Exclude the pictures and set down, unaltered, the lines from the one that holds "[206 210 304 384] (first image)" through the end of the data.

:: Task material

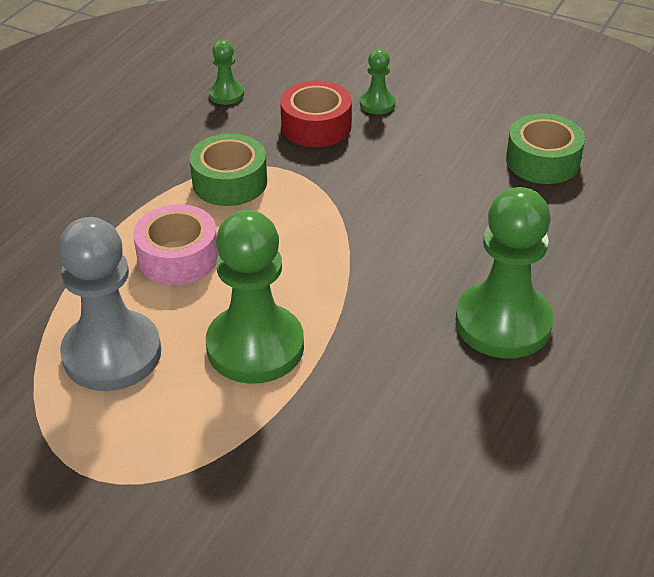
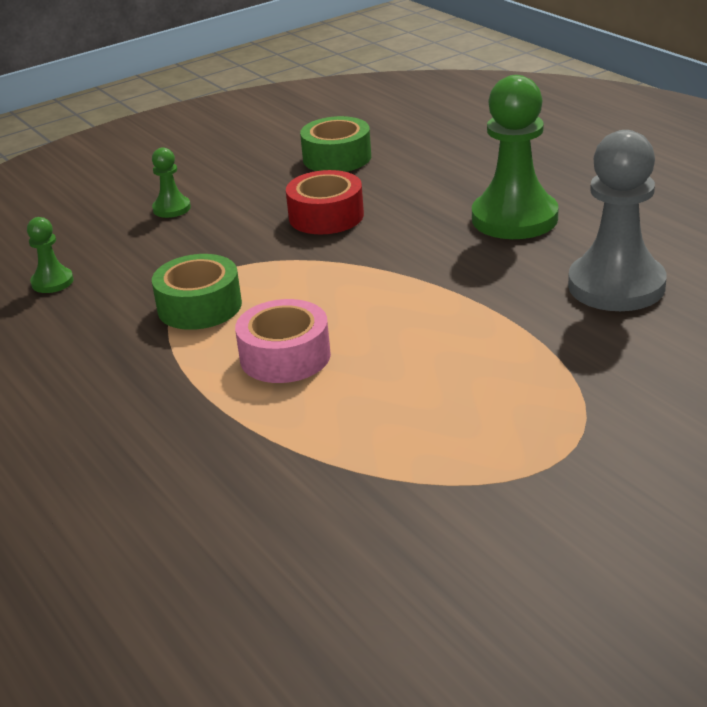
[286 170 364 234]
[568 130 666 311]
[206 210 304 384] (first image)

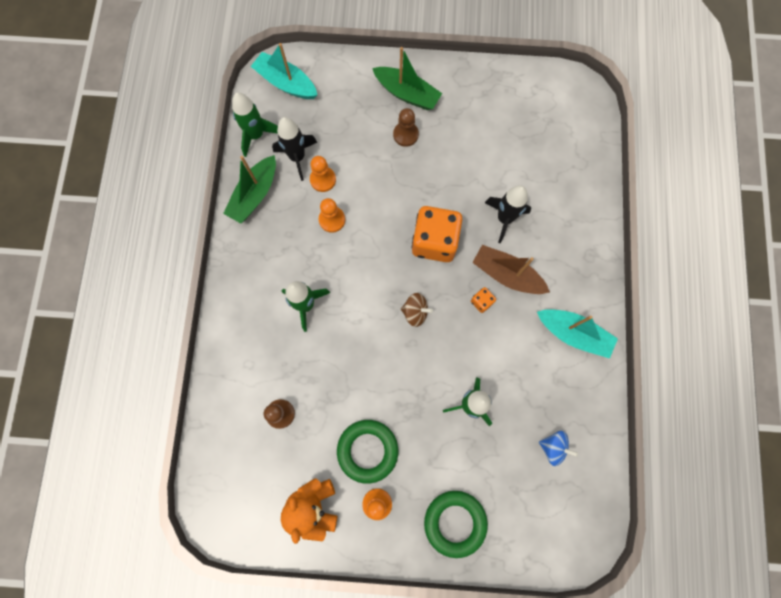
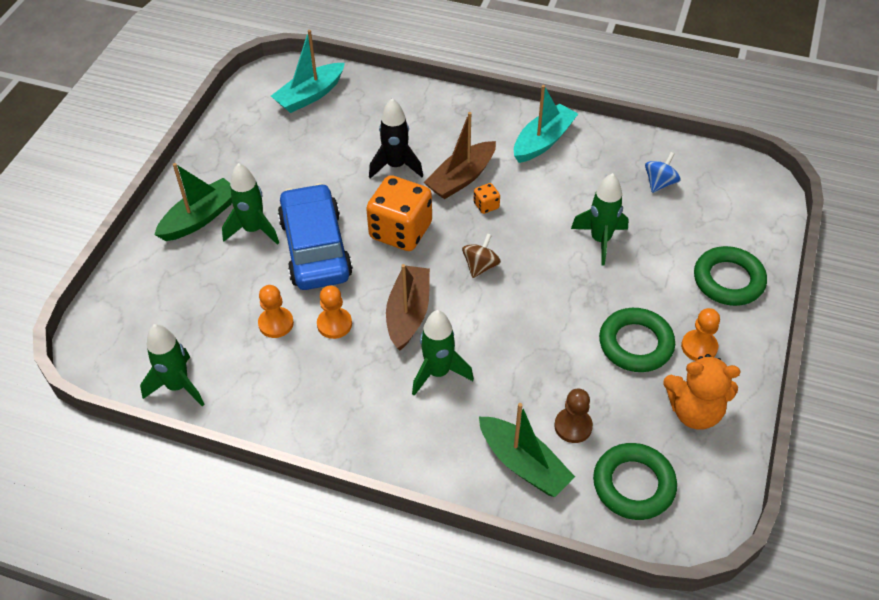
[222 163 279 245]
[271 30 345 113]
[278 183 353 290]
[386 264 430 351]
[479 403 575 497]
[593 443 677 520]
[272 117 317 181] (first image)

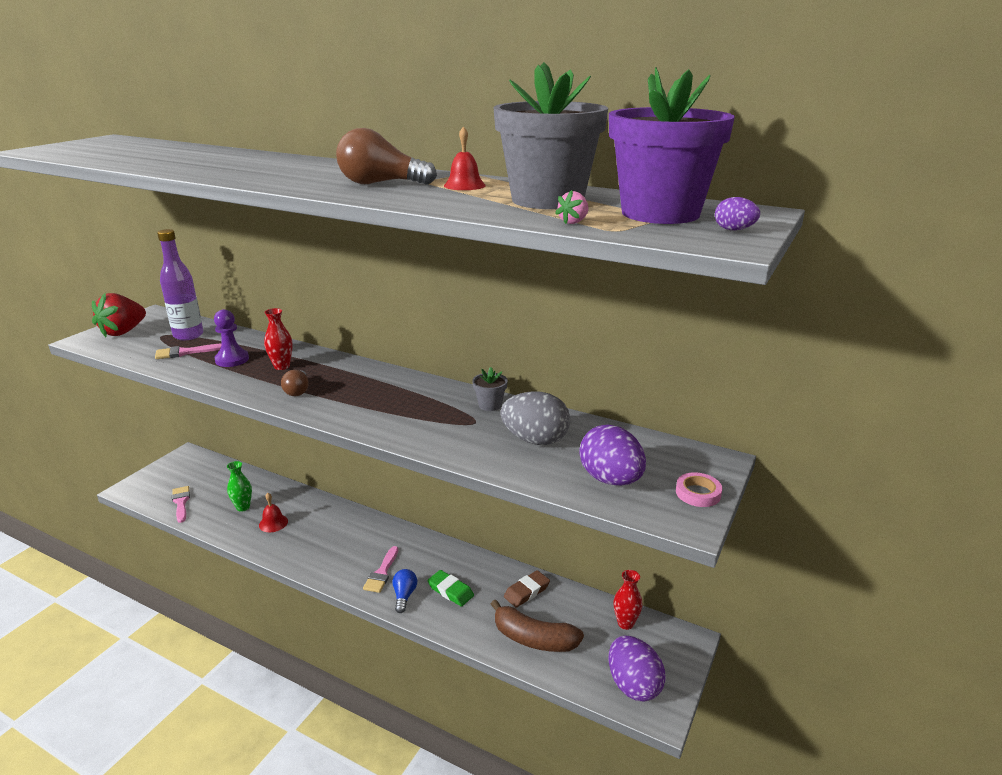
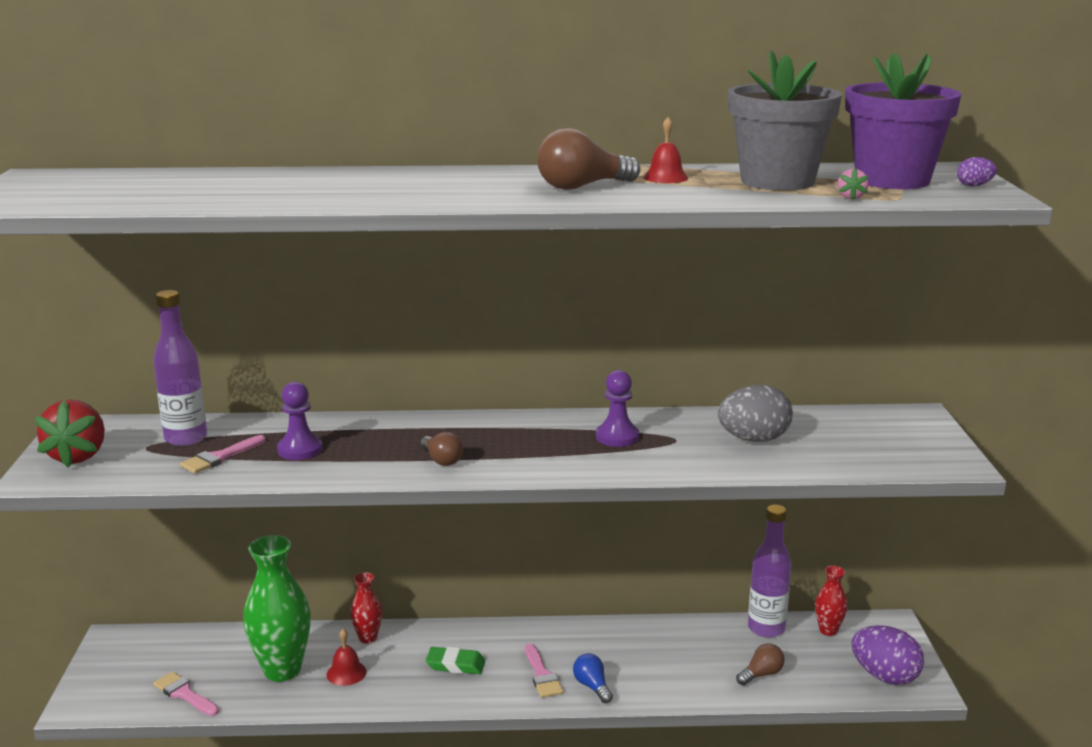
[243 535 311 682]
[350 572 382 644]
[426 647 485 674]
[596 370 639 447]
[736 643 785 686]
[748 504 792 638]
[472 367 508 411] (first image)
[504 570 550 607] (first image)
[579 424 646 486] (first image)
[676 472 722 507] (first image)

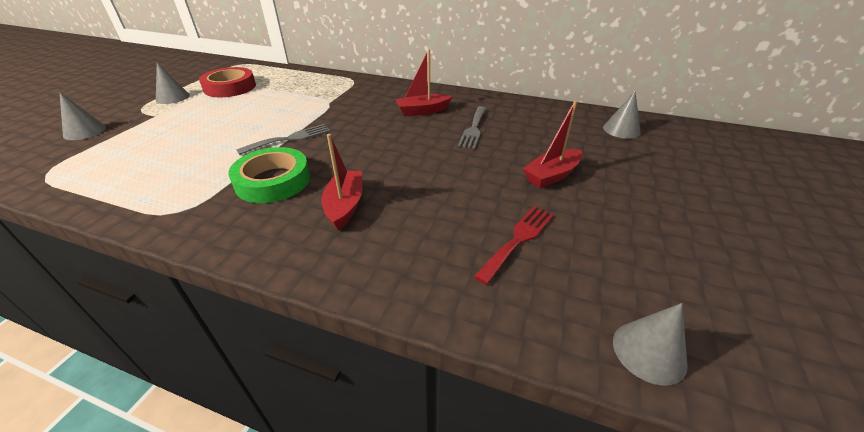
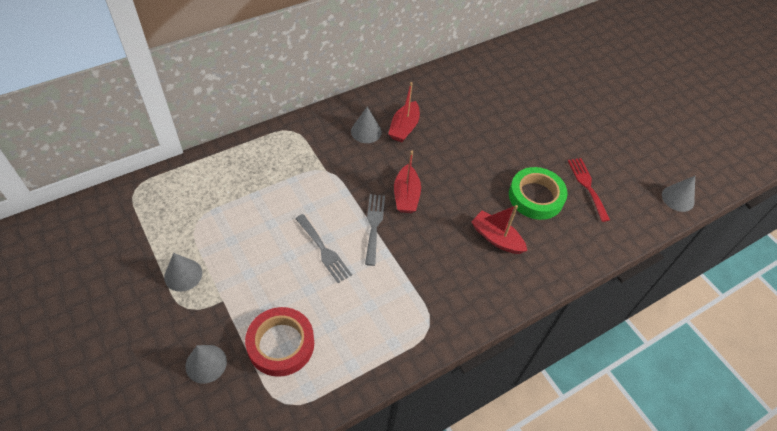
[245 307 314 377]
[295 214 352 283]
[351 107 382 143]
[394 151 421 213]
[509 167 568 220]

::::

▸ **Result of this exercise**
[206 210 304 384] (first image)

[222 163 279 245]
[271 30 345 113]
[278 183 353 290]
[386 264 430 351]
[479 403 575 497]
[593 443 677 520]
[272 117 317 181] (first image)

[243 535 311 682]
[350 572 382 644]
[426 647 485 674]
[596 370 639 447]
[736 643 785 686]
[748 504 792 638]
[472 367 508 411] (first image)
[504 570 550 607] (first image)
[579 424 646 486] (first image)
[676 472 722 507] (first image)

[245 307 314 377]
[295 214 352 283]
[351 107 382 143]
[394 151 421 213]
[509 167 568 220]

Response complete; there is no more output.